Among the records that follow, find the line with "purple pawn [552,382,593,442]" and the line with "turquoise bowl [654,400,720,457]". Set down those lines and all lines between them exactly, without adding anything.

**DATA FOR THIS EXERCISE:**
>>>>>
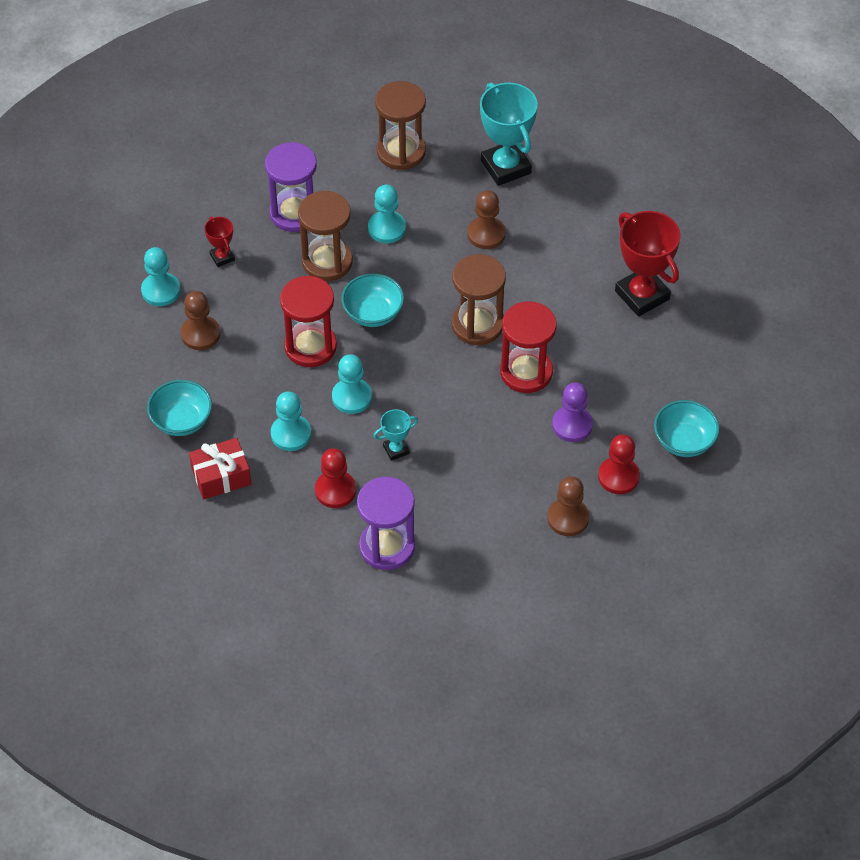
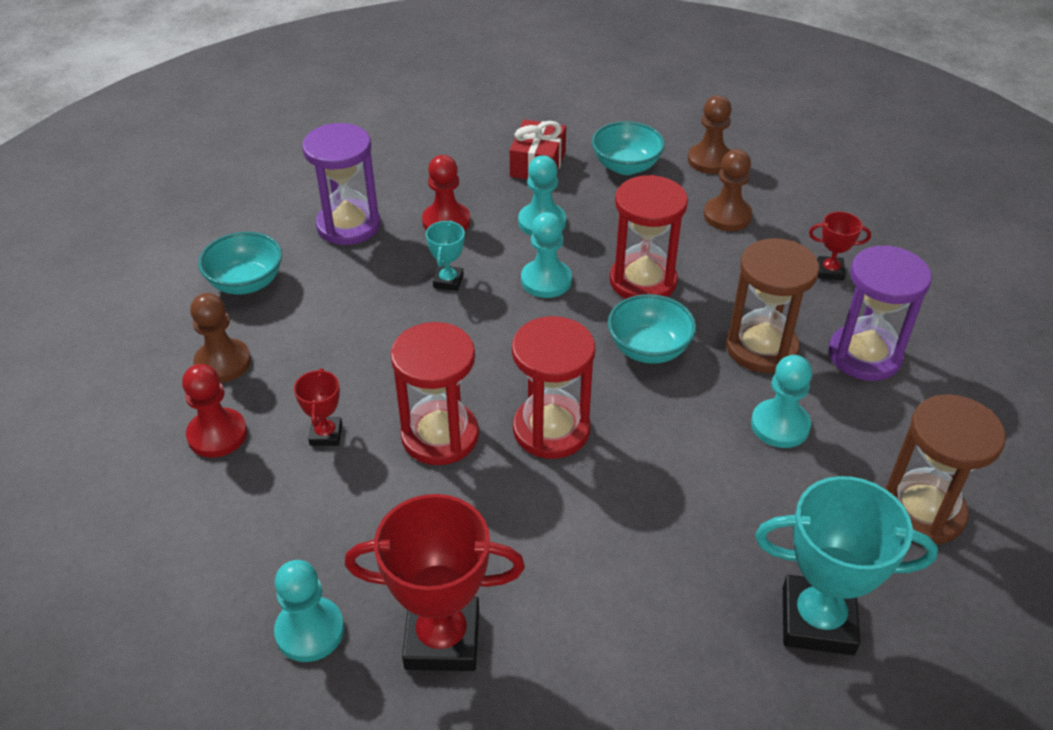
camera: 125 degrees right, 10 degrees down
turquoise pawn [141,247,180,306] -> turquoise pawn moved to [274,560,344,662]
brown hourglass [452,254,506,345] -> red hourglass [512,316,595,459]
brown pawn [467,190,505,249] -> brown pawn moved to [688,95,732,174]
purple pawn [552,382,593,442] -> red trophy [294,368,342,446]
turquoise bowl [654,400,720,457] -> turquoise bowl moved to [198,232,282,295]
<<<<<
>>>>>
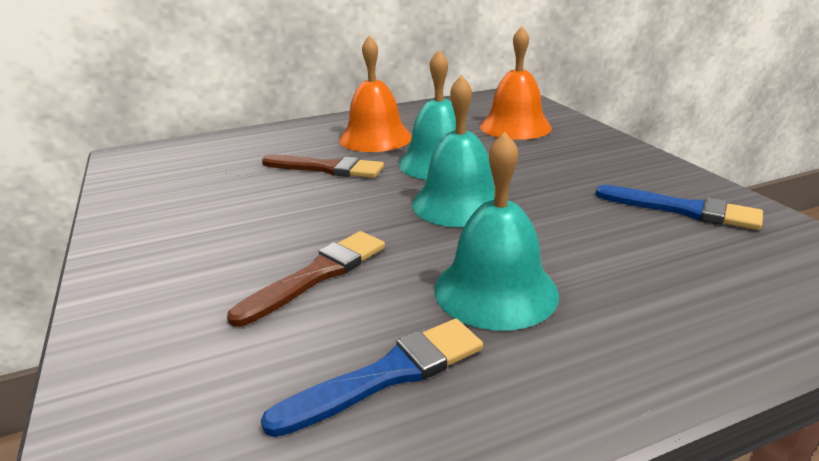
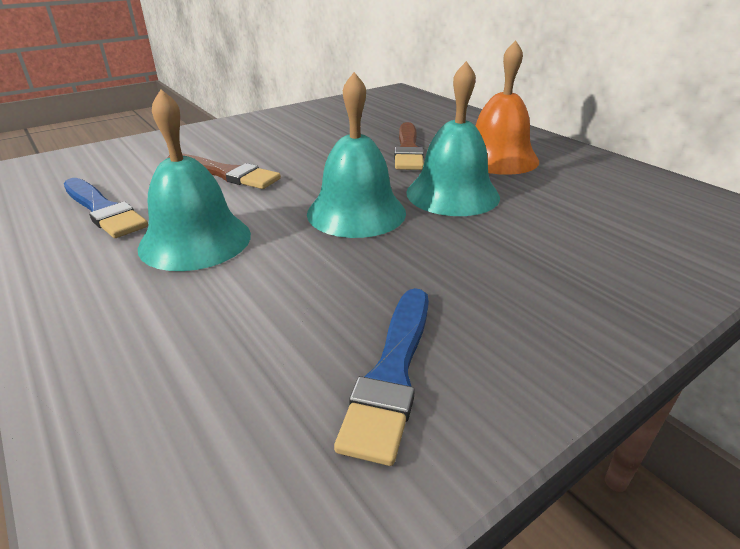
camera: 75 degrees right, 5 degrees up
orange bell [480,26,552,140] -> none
<<<<<
>>>>>
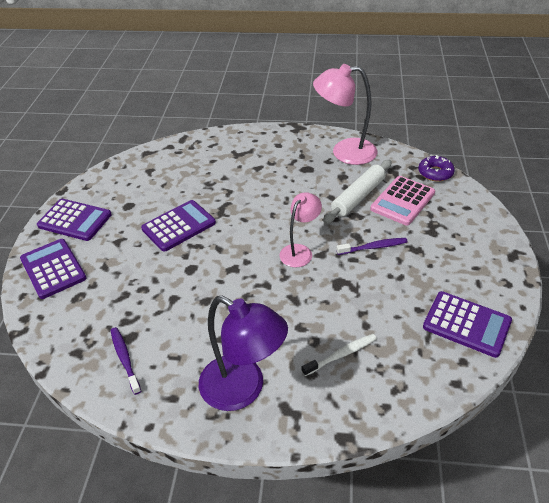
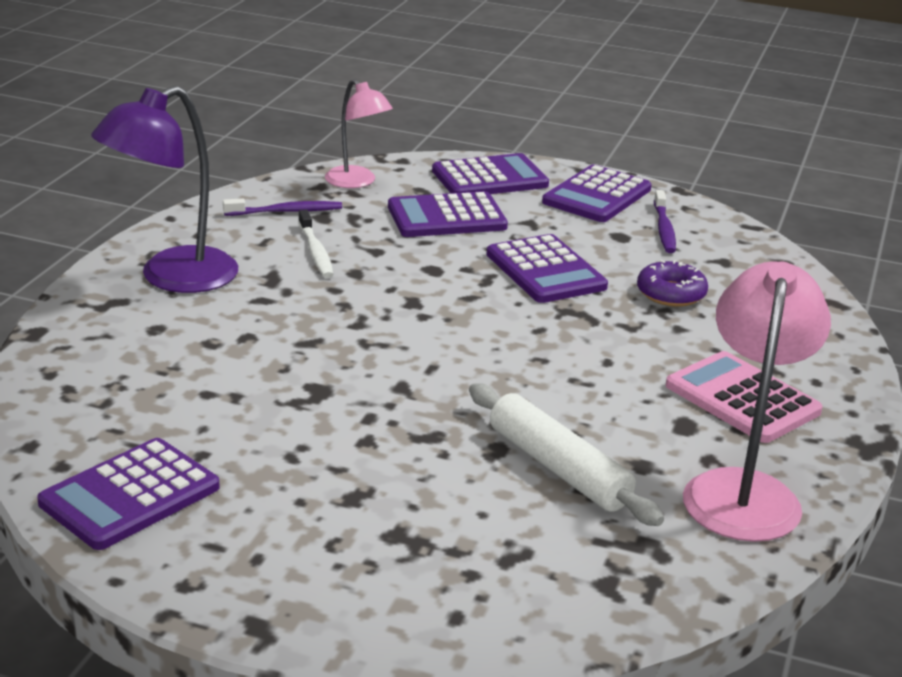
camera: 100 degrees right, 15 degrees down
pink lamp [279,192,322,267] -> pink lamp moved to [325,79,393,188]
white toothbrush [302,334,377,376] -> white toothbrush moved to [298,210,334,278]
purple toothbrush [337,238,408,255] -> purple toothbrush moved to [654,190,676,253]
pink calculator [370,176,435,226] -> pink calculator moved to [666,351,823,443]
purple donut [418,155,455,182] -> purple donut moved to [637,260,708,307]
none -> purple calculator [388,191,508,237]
<<<<<
**RESULT OF THIS TASK:**
purple pawn [552,382,593,442] -> red trophy [294,368,342,446]
turquoise bowl [654,400,720,457] -> turquoise bowl moved to [198,232,282,295]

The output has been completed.